*AIM OF THE EXERCISE*: Look through the entries below for the line with "maison [noir]; marmite" and the line with "gélule [bleu] (2nd", then give again exactly those two lines and all lines between them, minus the pictures.

*DATASET EXTRACT*:
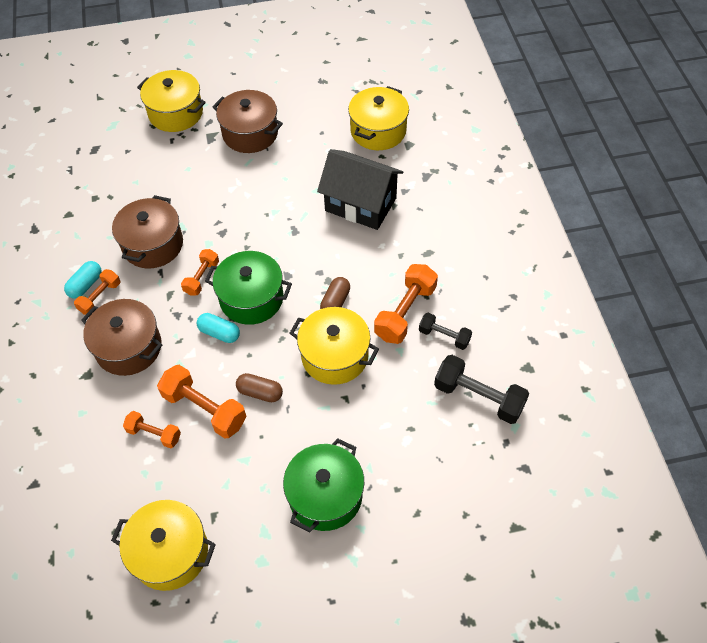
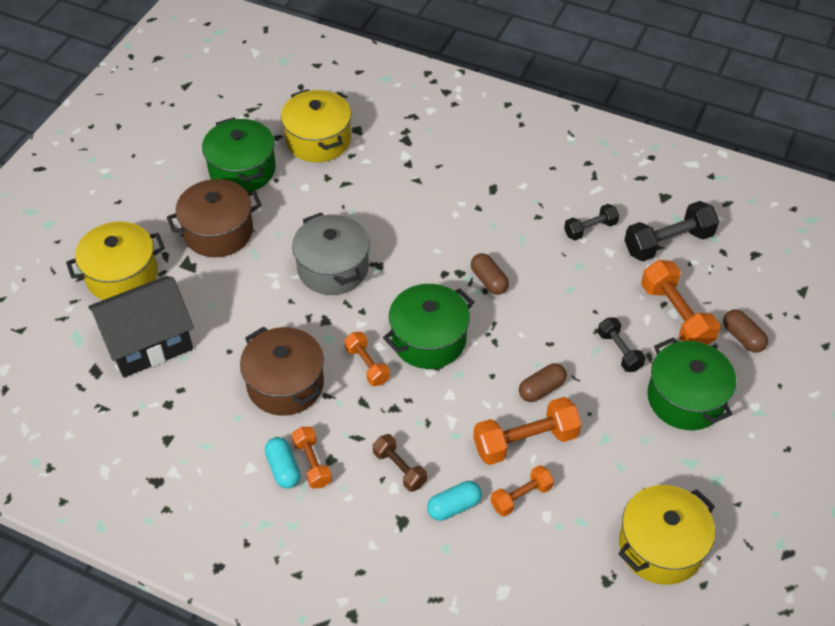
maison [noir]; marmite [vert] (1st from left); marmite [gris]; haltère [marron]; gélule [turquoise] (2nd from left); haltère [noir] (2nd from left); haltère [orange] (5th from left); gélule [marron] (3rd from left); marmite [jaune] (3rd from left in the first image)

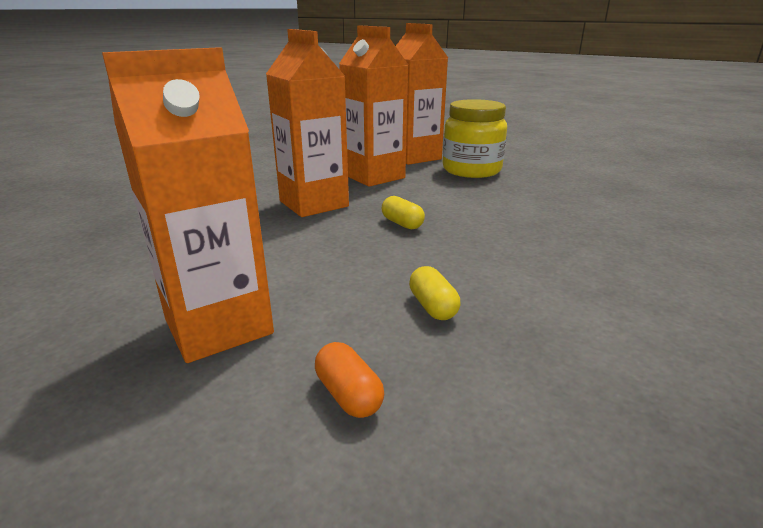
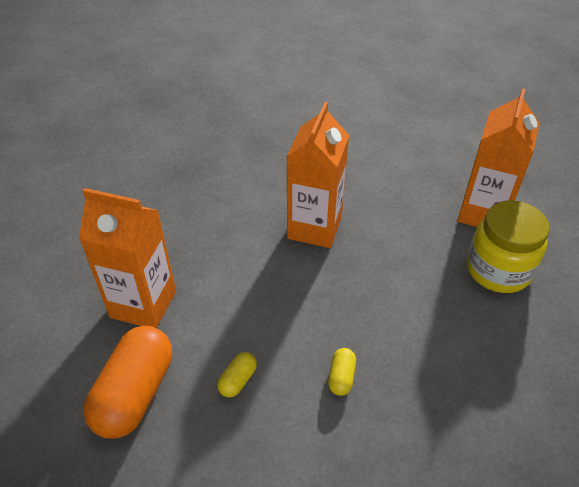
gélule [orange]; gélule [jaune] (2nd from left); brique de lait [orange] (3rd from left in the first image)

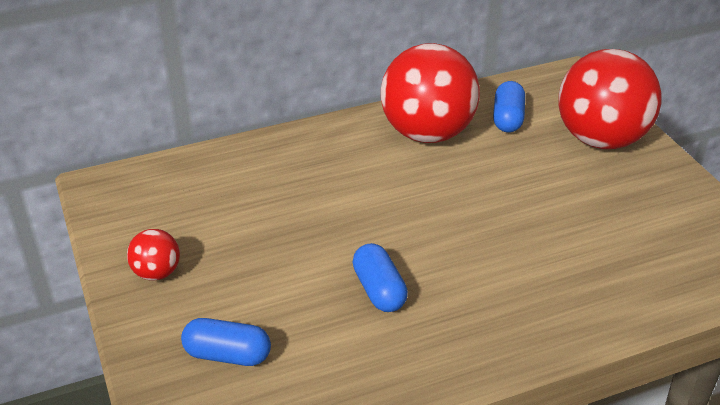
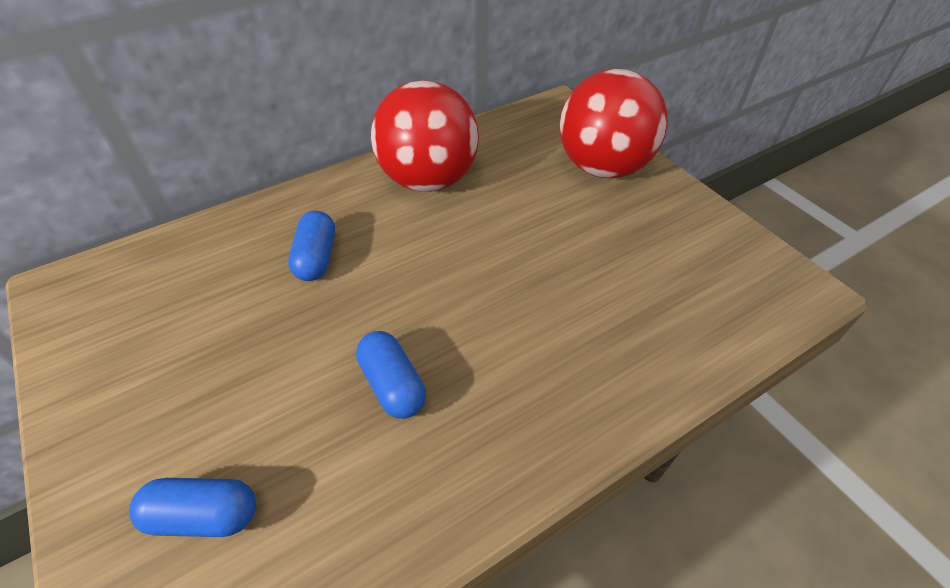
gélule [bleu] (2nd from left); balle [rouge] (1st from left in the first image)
...
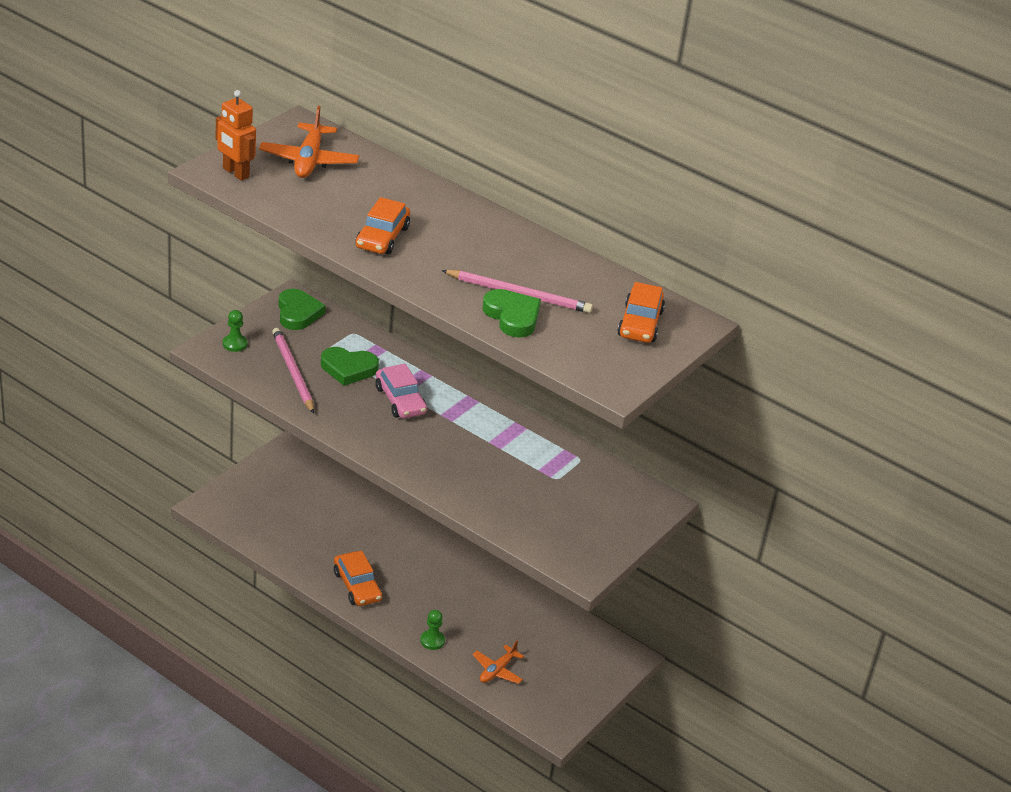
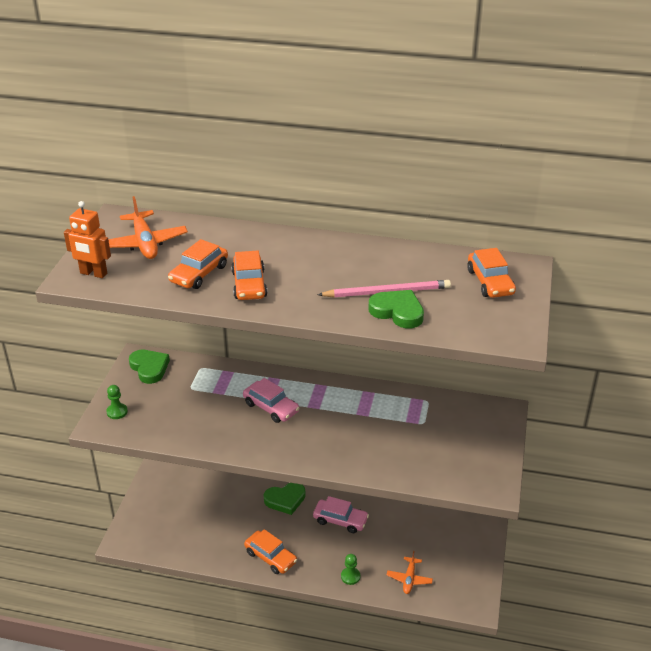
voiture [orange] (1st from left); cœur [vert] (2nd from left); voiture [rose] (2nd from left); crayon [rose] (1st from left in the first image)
* * *
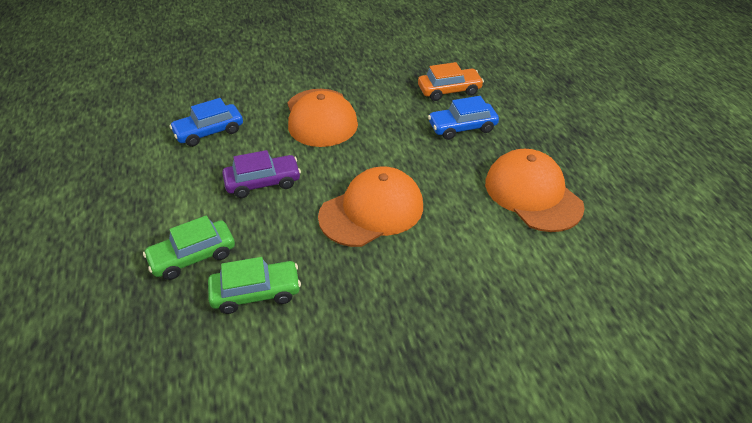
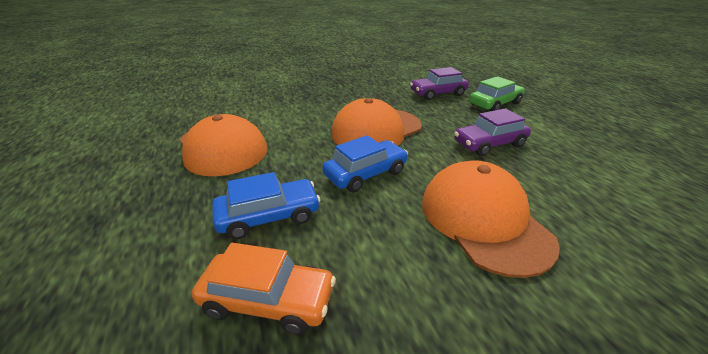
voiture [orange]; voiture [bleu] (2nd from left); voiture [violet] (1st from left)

*RESULT OF THE EXERCISE*:
maison [noir]; marmite [vert] (1st from left); marmite [gris]; haltère [marron]; gélule [turquoise] (2nd from left); haltère [noir] (2nd from left); haltère [orange] (5th from left); gélule [marron] (3rd from left); marmite [jaune] (3rd from left in the first image)

gélule [orange]; gélule [jaune] (2nd from left); brique de lait [orange] (3rd from left in the first image)

gélule [bleu] (2nd from left); balle [rouge] (1st from left in the first image)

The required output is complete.